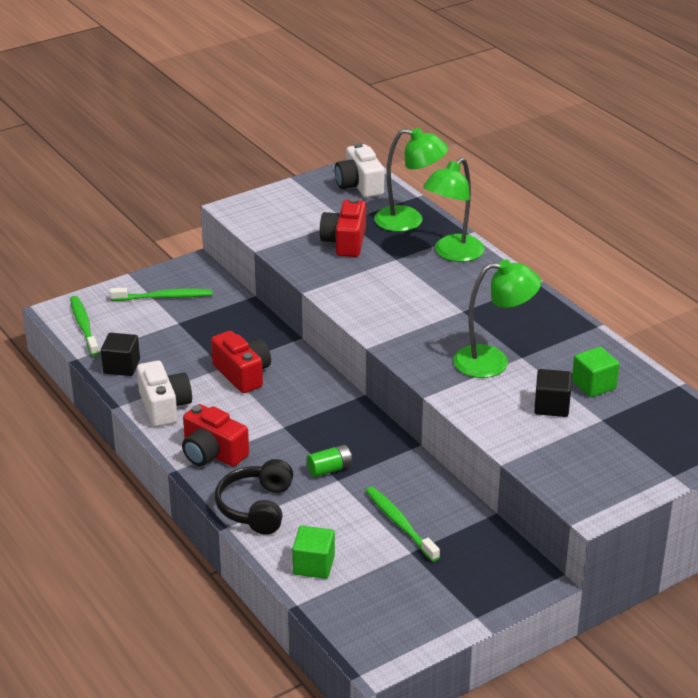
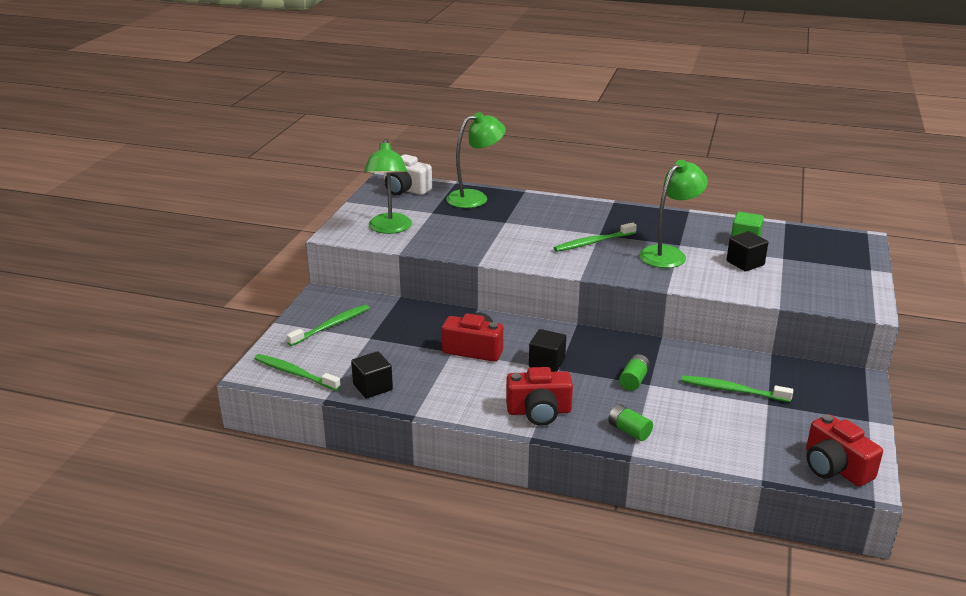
camera: 40 degrees left, 5 degrees down
white camera [137,361,192,427] -> none
black headphones [215,459,293,535] -> green battery [608,404,653,441]
green cube [292,526,335,579] -> none
red camera [320,198,366,257] -> red camera moved to [806,414,883,487]
green lamp [423,157,485,262] -> green lamp moved to [364,139,412,234]
none -> black cube [529,329,566,372]
none -> green toothbrush [554,222,637,252]

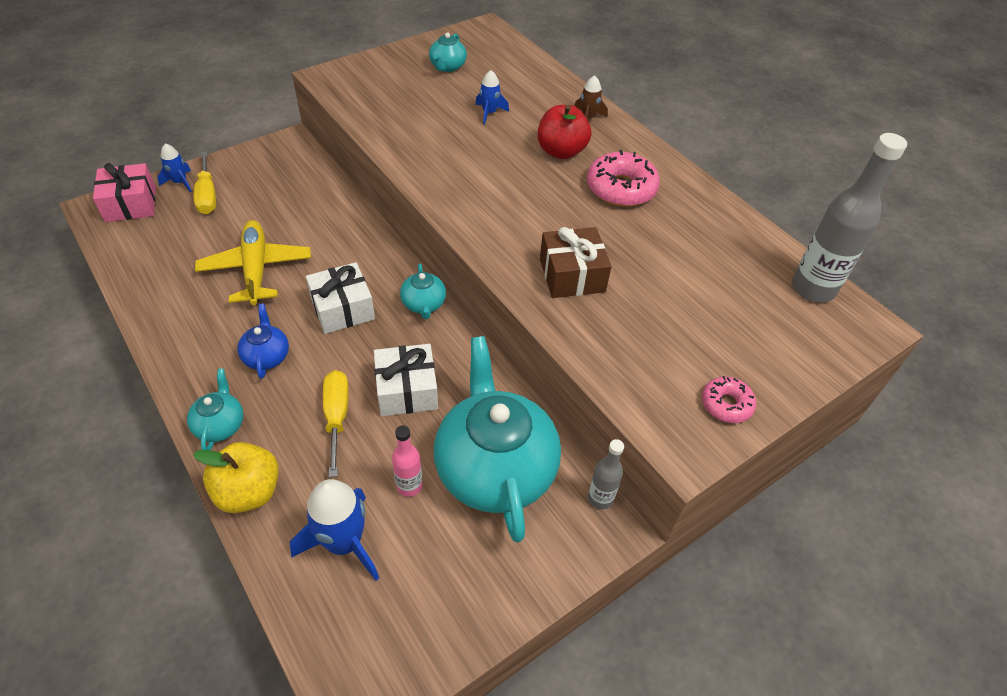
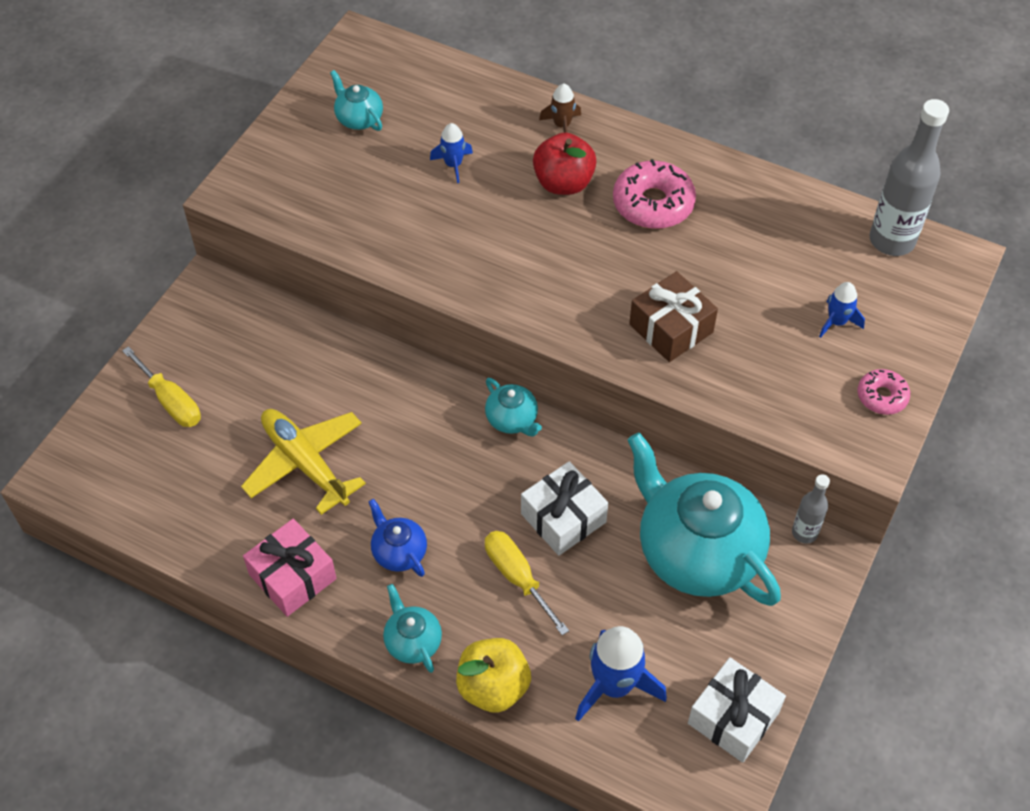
camera: 25 degrees left, 5 degrees up
pink gift [93,163,156,222] -> pink gift moved to [243,519,337,617]
blue rocket [157,143,192,192] -> blue rocket moved to [819,282,865,338]
white gift [306,262,375,334] -> white gift moved to [688,658,786,763]
pink bottle [392,425,422,497] -> none
turquoise teapot [429,33,467,72] -> turquoise teapot turned 150 degrees clockwise [330,70,383,131]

### [Problem details]
Except for the pictures, write the data out exactly.

### [Exercise answer]
camera: 40 degrees left, 5 degrees down
white camera [137,361,192,427] -> none
black headphones [215,459,293,535] -> green battery [608,404,653,441]
green cube [292,526,335,579] -> none
red camera [320,198,366,257] -> red camera moved to [806,414,883,487]
green lamp [423,157,485,262] -> green lamp moved to [364,139,412,234]
none -> black cube [529,329,566,372]
none -> green toothbrush [554,222,637,252]

camera: 25 degrees left, 5 degrees up
pink gift [93,163,156,222] -> pink gift moved to [243,519,337,617]
blue rocket [157,143,192,192] -> blue rocket moved to [819,282,865,338]
white gift [306,262,375,334] -> white gift moved to [688,658,786,763]
pink bottle [392,425,422,497] -> none
turquoise teapot [429,33,467,72] -> turquoise teapot turned 150 degrees clockwise [330,70,383,131]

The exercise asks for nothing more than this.